[[ EXCERPTED RECORDS, beginning ]]
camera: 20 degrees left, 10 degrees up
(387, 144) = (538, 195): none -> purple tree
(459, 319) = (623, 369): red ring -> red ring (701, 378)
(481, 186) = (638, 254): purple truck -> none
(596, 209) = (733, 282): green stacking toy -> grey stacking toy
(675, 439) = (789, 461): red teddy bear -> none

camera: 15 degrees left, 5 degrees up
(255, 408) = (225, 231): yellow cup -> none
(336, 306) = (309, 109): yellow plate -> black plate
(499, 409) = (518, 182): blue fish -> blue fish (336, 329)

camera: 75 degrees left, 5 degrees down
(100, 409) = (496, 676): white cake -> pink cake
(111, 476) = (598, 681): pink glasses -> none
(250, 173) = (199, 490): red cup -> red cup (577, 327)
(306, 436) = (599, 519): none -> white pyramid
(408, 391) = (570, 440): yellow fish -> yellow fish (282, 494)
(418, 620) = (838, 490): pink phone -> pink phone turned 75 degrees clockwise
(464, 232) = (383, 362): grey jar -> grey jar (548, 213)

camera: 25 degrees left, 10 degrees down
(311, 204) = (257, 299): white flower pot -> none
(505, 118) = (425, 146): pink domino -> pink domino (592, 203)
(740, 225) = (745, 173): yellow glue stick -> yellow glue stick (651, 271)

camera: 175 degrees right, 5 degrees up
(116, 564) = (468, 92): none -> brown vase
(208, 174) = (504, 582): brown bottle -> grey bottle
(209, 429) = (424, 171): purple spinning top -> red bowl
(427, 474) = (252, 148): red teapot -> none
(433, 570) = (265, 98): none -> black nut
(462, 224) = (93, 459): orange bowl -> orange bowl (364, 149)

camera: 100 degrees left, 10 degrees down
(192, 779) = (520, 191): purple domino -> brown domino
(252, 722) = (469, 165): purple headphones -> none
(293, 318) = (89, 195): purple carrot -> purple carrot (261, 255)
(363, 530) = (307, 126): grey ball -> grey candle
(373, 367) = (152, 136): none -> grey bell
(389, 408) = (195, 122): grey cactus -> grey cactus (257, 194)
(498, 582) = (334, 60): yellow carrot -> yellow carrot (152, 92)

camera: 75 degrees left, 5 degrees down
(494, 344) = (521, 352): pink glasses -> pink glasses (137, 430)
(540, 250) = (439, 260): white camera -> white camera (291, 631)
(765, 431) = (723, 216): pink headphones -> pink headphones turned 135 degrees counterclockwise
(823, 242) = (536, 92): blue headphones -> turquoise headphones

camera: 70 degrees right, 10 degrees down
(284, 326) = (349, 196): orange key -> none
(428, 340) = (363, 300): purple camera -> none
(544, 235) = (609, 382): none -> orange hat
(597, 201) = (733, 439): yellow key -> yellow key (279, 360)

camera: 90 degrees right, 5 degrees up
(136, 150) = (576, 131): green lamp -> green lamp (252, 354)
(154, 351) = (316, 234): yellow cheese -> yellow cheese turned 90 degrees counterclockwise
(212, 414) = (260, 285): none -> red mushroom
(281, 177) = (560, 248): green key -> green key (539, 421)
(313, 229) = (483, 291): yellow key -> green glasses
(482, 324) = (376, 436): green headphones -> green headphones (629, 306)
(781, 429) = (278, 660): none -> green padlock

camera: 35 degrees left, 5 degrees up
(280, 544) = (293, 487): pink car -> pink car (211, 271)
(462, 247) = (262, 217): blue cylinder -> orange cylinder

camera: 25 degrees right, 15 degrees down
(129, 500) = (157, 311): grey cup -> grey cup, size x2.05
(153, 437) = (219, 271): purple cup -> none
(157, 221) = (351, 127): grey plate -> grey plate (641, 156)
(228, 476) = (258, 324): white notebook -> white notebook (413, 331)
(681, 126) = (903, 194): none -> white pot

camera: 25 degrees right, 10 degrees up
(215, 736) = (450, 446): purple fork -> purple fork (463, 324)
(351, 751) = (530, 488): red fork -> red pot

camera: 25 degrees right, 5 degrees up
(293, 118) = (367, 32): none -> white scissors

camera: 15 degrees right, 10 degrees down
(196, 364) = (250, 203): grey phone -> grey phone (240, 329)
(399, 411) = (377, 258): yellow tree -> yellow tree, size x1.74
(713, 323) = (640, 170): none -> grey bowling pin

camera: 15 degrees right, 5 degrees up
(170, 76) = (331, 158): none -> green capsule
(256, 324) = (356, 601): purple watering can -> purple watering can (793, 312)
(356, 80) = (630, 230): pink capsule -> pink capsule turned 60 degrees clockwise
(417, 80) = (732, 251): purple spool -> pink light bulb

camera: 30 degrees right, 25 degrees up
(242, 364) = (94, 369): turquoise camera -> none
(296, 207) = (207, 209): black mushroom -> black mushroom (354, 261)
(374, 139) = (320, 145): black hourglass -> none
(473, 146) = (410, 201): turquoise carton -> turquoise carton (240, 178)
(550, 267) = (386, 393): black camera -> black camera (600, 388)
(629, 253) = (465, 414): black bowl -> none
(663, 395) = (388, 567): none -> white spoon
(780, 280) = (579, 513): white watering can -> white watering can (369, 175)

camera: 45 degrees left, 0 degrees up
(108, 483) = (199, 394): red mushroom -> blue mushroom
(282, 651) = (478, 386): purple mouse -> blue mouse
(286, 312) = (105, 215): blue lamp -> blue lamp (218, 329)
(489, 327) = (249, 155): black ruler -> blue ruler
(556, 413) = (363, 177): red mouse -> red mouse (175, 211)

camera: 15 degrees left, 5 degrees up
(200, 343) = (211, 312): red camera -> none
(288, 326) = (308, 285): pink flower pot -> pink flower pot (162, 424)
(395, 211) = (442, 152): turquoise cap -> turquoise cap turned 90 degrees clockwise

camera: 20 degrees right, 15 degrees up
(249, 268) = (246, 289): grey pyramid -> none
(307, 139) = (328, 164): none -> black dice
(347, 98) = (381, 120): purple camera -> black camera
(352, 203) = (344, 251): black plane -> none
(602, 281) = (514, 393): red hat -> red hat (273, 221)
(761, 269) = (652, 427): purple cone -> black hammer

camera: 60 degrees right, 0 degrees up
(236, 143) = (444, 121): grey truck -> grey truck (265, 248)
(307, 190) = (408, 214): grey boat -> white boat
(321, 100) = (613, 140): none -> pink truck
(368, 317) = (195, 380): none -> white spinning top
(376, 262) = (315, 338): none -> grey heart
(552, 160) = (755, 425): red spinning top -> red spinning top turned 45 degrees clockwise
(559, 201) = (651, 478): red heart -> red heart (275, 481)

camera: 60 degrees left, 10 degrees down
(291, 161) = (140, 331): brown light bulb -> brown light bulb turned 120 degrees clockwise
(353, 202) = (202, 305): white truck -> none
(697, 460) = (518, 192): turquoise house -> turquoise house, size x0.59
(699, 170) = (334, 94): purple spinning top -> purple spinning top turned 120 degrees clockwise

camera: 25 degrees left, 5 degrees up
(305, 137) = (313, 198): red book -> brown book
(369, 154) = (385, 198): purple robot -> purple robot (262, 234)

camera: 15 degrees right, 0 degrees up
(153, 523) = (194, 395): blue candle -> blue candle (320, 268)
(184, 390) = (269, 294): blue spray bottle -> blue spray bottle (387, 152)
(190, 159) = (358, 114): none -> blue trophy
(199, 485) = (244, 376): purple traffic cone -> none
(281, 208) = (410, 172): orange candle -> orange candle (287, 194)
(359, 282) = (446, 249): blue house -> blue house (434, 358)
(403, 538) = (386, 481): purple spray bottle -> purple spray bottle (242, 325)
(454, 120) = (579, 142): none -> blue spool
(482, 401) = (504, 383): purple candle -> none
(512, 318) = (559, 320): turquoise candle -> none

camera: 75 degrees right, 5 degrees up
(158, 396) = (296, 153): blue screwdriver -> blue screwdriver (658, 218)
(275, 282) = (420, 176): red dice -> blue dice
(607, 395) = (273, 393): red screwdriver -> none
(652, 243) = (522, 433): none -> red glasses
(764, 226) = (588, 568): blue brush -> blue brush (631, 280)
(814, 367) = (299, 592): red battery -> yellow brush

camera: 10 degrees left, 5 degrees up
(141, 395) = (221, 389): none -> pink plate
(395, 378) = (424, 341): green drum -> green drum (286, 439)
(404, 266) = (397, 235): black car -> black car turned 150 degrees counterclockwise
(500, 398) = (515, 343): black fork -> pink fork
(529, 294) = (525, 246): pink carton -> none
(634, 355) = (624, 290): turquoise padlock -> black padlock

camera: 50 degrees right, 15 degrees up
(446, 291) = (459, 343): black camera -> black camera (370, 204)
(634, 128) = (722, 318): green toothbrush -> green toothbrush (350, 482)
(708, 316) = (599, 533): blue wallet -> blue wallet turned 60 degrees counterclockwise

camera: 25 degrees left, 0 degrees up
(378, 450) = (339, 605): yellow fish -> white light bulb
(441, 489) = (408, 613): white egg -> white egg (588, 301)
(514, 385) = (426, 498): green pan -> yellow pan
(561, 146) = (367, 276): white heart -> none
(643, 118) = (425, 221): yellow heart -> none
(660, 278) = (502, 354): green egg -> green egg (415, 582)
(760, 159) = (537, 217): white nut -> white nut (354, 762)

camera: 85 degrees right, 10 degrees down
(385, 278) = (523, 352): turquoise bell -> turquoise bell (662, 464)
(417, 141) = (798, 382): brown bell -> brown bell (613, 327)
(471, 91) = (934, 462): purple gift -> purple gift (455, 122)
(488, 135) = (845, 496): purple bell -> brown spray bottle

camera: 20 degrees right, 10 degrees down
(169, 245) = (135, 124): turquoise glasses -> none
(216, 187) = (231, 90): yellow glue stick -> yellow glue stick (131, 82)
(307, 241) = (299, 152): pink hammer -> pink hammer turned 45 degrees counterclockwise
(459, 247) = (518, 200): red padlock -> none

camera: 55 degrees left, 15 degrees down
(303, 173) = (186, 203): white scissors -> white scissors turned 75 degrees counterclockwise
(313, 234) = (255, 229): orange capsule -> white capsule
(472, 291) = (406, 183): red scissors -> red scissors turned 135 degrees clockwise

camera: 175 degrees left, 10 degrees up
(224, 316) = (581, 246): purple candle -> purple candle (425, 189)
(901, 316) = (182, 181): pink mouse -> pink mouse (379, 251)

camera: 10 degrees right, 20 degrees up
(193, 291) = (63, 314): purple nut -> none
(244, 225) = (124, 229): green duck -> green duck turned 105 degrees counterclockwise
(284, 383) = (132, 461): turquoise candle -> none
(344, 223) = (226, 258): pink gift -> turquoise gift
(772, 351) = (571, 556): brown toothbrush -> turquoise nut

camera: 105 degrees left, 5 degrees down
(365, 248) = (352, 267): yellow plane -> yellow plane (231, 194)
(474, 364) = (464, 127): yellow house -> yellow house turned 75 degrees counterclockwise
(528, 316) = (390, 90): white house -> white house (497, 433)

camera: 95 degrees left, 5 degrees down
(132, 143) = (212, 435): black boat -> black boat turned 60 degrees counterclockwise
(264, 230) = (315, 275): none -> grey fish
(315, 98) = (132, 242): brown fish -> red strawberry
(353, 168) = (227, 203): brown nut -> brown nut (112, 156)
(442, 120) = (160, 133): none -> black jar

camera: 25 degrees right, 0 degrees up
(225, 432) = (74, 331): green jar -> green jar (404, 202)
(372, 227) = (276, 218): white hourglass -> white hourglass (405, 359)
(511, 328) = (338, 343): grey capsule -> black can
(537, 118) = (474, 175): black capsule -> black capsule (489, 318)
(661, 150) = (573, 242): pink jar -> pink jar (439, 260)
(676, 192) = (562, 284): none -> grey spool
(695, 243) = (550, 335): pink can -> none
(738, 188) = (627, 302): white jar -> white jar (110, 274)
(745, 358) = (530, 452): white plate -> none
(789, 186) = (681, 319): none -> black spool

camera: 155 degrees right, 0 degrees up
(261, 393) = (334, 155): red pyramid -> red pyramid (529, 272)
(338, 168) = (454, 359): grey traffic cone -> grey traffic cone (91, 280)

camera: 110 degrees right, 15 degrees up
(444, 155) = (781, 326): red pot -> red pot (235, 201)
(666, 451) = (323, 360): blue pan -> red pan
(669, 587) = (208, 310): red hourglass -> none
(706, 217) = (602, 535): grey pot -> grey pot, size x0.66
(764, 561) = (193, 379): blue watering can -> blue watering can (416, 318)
[[ EXCERPTED RECORDS, end ]]
** EXERCISE OBJECTIVE **
Look in the material above for the line with "(464, 232) = (383, 362): grey" and the line with "(498, 582) = (334, 60): yellow", and transcribe exactly those lines and all lines between them, nothing more.

** OUTPUT FOR THIS EXERCISE **
(464, 232) = (383, 362): grey jar -> grey jar (548, 213)

camera: 25 degrees left, 10 degrees down
(311, 204) = (257, 299): white flower pot -> none
(505, 118) = (425, 146): pink domino -> pink domino (592, 203)
(740, 225) = (745, 173): yellow glue stick -> yellow glue stick (651, 271)

camera: 175 degrees right, 5 degrees up
(116, 564) = (468, 92): none -> brown vase
(208, 174) = (504, 582): brown bottle -> grey bottle
(209, 429) = (424, 171): purple spinning top -> red bowl
(427, 474) = (252, 148): red teapot -> none
(433, 570) = (265, 98): none -> black nut
(462, 224) = (93, 459): orange bowl -> orange bowl (364, 149)

camera: 100 degrees left, 10 degrees down
(192, 779) = (520, 191): purple domino -> brown domino
(252, 722) = (469, 165): purple headphones -> none
(293, 318) = (89, 195): purple carrot -> purple carrot (261, 255)
(363, 530) = (307, 126): grey ball -> grey candle
(373, 367) = (152, 136): none -> grey bell
(389, 408) = (195, 122): grey cactus -> grey cactus (257, 194)
(498, 582) = (334, 60): yellow carrot -> yellow carrot (152, 92)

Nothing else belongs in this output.